**Work order**
For the entries that follow, give the number of lines holding the string "JACK" and nothing more.

*** Begin section ***

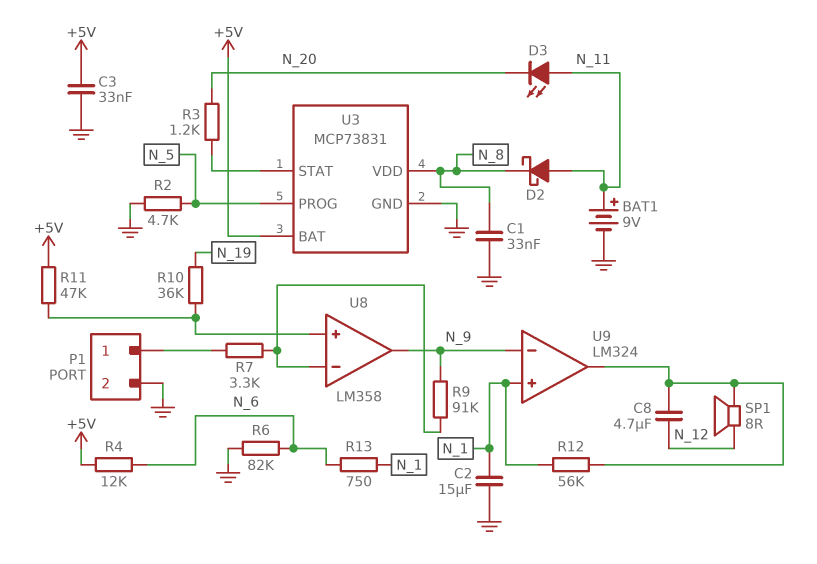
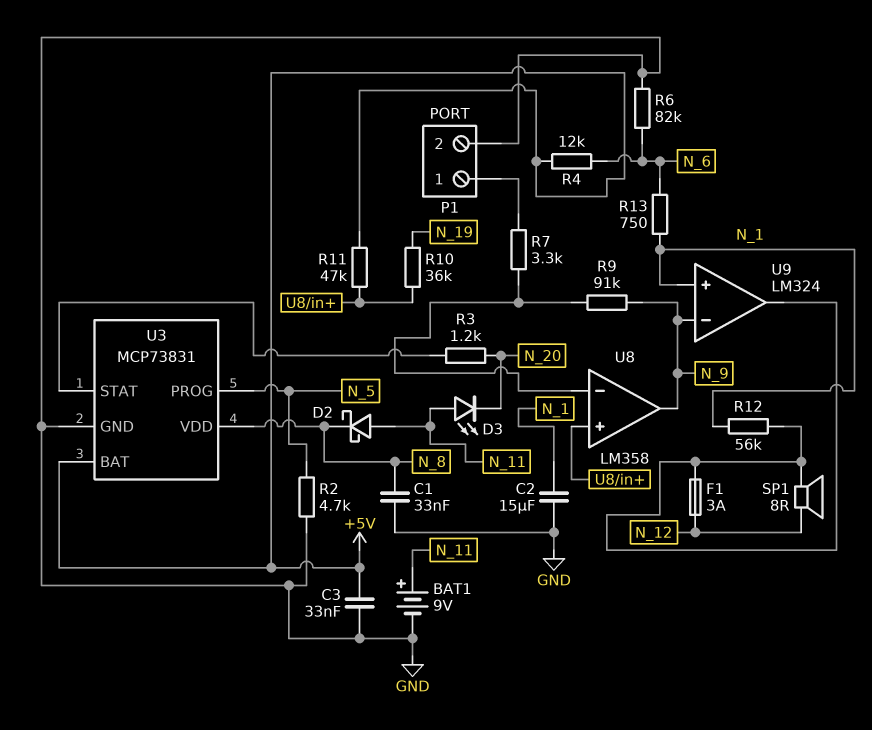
C8: 4.7uF (N_12, U9/out) -> none
F1: none -> 3A (N_12, U9/out)

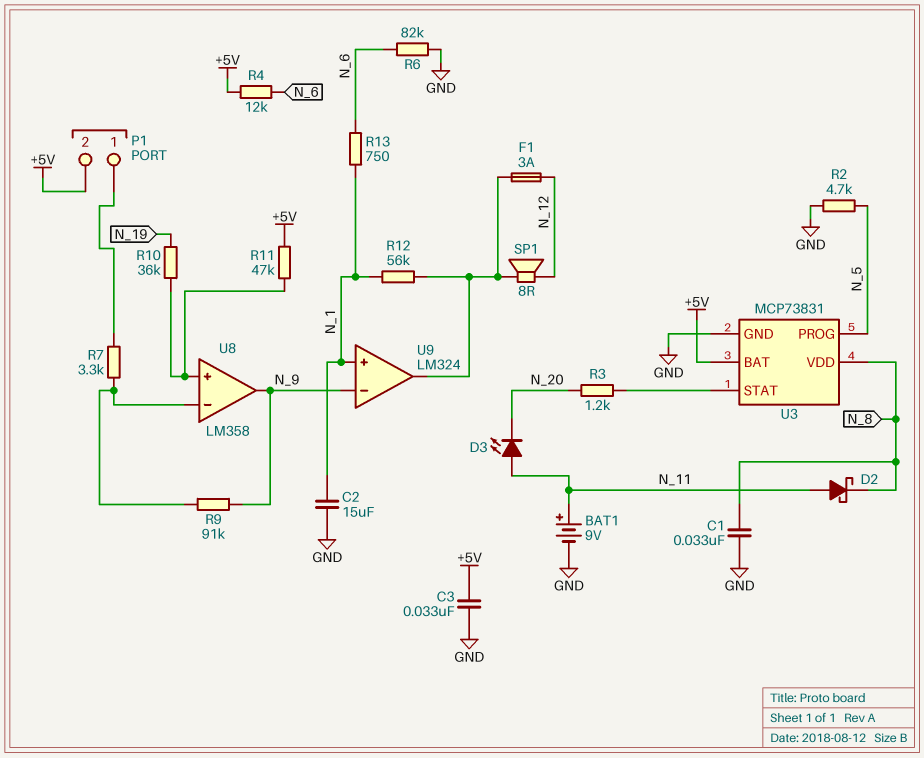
P1 pin 2: GND -> +5V

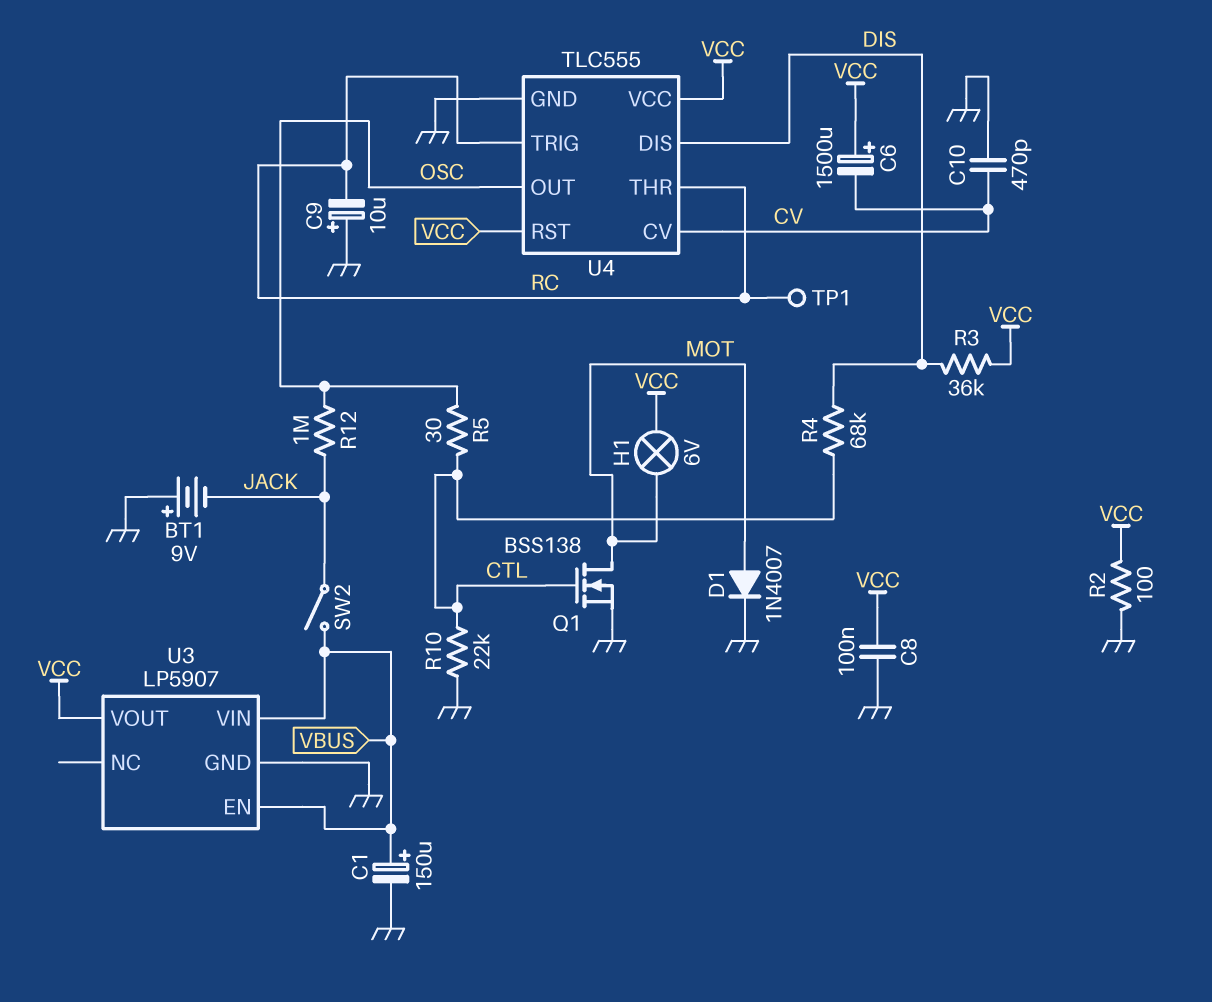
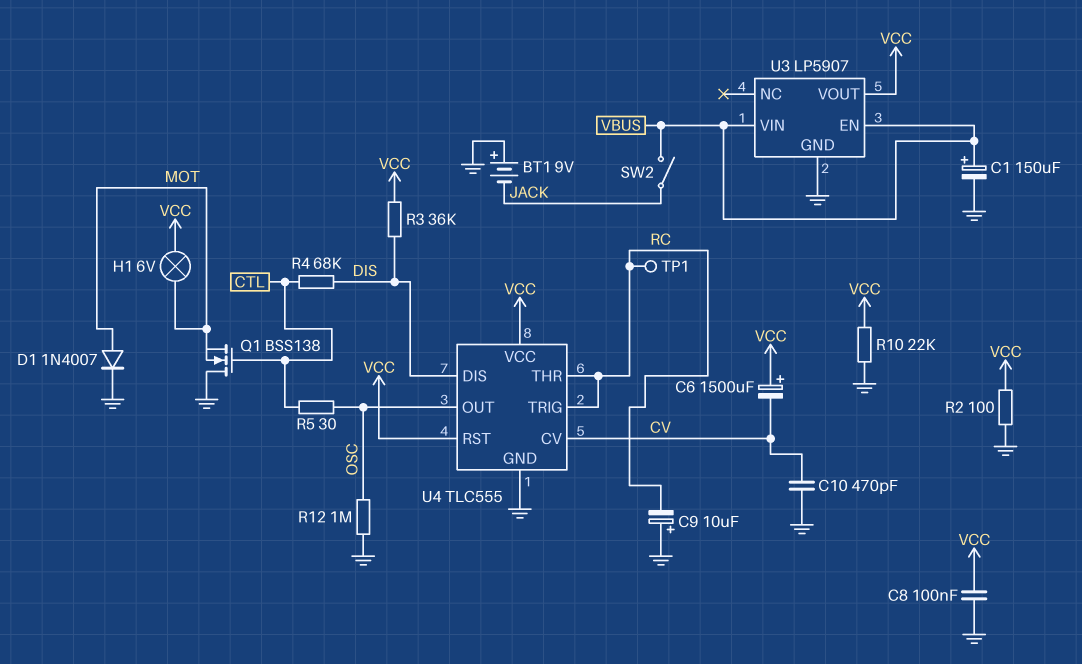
Q1: NMOS BSS138 (G CTL, D MOT, S GND) -> NMOS BSS138 (G CTL, D GND, S MOT)
R10: 22k (CTL, GND) -> 22k (GND, VCC)
R12: 1M (JACK, OSC) -> 1M (GND, OSC)

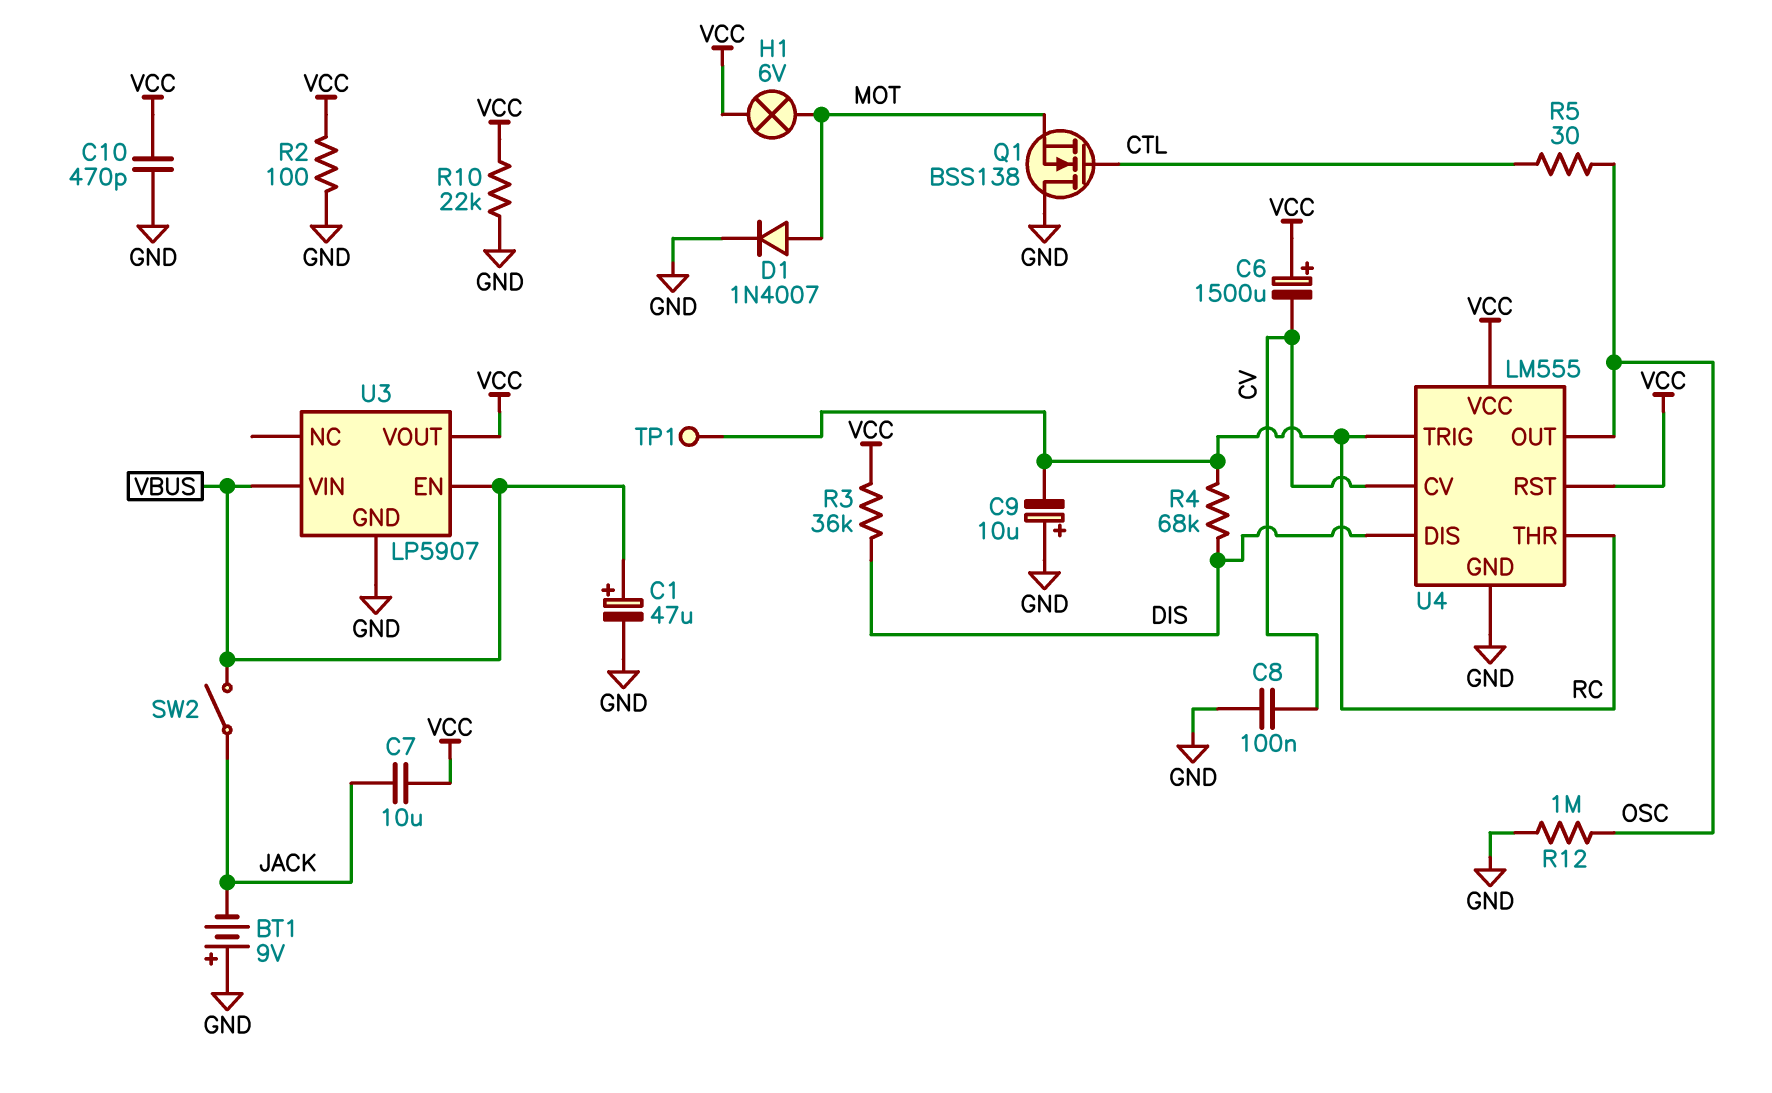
C1: 150uF (plus VBUS, minus GND) -> 47uF (plus VBUS, minus GND)
C7: none -> 10uF (JACK, VCC)
C8: 100nF (GND, VCC) -> 100nF (CV, GND)
C10: 470pF (CV, GND) -> 470pF (GND, VCC)
R4: 68k (CTL, DIS) -> 68k (DIS, RC)
U4: TLC555 -> LM555

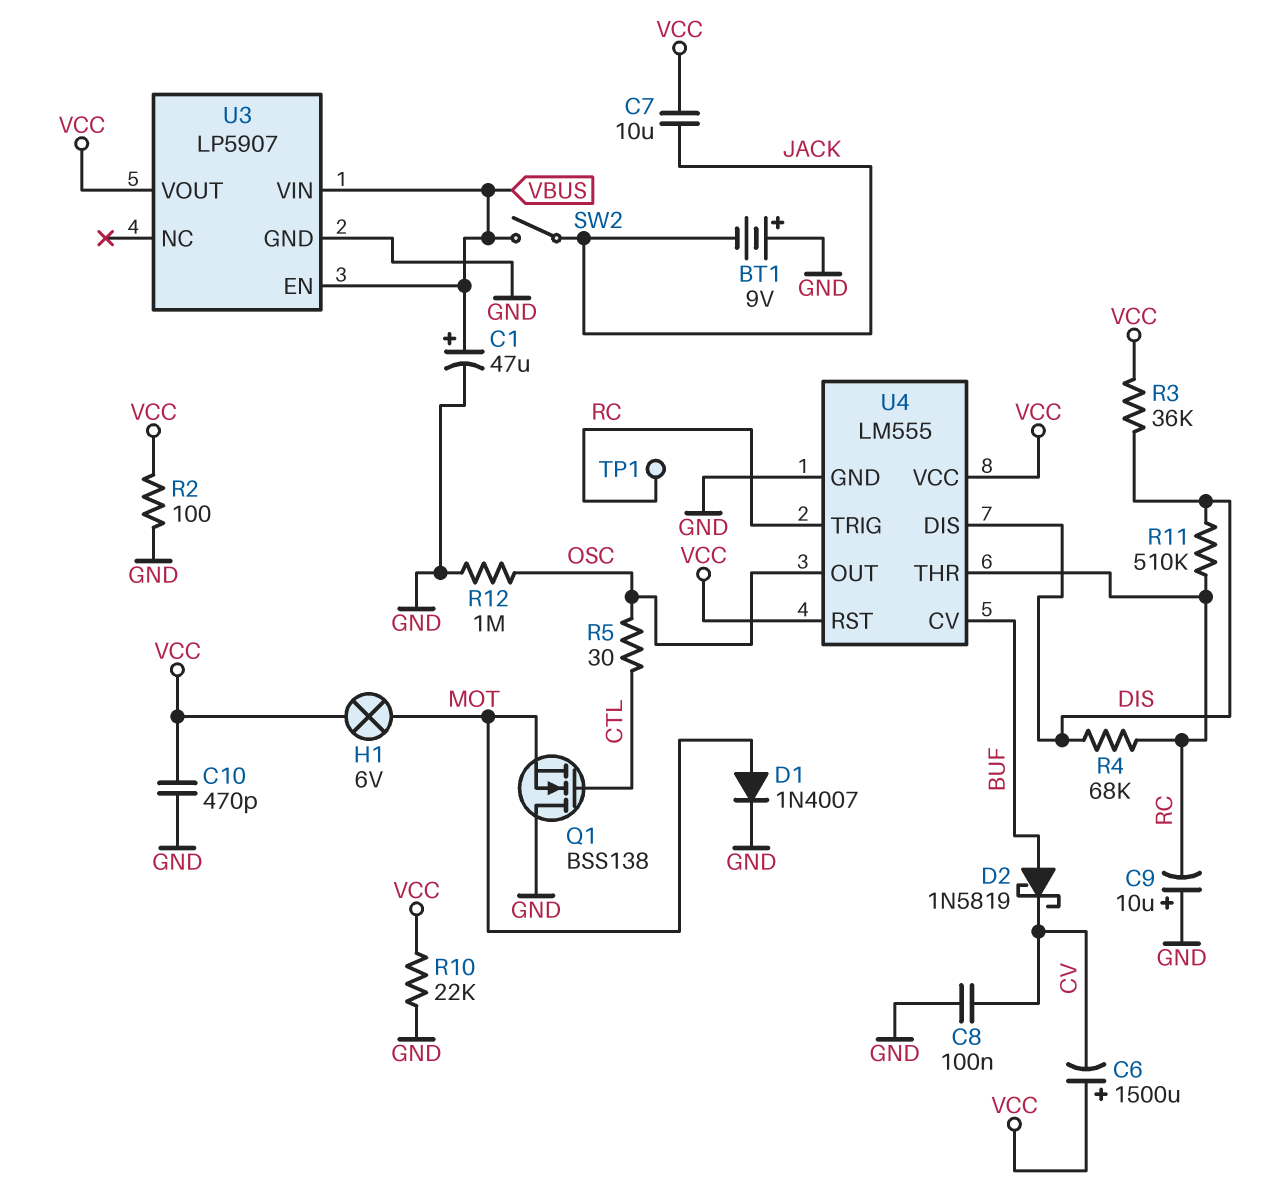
D2: none -> schottky 1N5819 (A BUF, K CV)
R11: none -> 510k (DIS, RC)
U4 pin CV: CV -> BUF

*** End section ***

**Response area**
2